EXERCISE: Transcribe the records from the line containing "(600, 184) = (623, 132): white" onward, up to and including the final line, exactly and without anything else.

AVAILABLE DATA:
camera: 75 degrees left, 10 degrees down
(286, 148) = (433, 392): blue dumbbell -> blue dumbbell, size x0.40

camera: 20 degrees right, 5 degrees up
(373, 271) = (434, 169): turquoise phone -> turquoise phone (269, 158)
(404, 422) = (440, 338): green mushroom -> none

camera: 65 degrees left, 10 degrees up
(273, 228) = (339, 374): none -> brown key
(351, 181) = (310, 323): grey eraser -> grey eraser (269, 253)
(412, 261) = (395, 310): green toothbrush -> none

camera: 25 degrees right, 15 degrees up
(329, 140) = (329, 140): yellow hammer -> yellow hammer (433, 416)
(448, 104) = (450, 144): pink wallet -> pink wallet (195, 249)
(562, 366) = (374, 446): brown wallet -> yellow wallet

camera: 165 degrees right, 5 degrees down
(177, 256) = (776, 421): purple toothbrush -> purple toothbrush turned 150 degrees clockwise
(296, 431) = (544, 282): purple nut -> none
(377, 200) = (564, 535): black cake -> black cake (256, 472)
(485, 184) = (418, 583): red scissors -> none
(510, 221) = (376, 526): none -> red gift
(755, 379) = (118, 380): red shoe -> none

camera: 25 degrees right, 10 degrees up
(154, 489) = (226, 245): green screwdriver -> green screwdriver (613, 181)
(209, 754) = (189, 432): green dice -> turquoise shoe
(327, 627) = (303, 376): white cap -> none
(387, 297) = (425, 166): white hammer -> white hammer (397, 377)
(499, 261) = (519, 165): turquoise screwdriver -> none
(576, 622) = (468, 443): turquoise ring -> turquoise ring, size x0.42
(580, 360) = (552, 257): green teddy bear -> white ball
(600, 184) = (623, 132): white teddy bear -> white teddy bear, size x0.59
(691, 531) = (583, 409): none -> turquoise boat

EXERCISE ANSWER:
(600, 184) = (623, 132): white teddy bear -> white teddy bear, size x0.59
(691, 531) = (583, 409): none -> turquoise boat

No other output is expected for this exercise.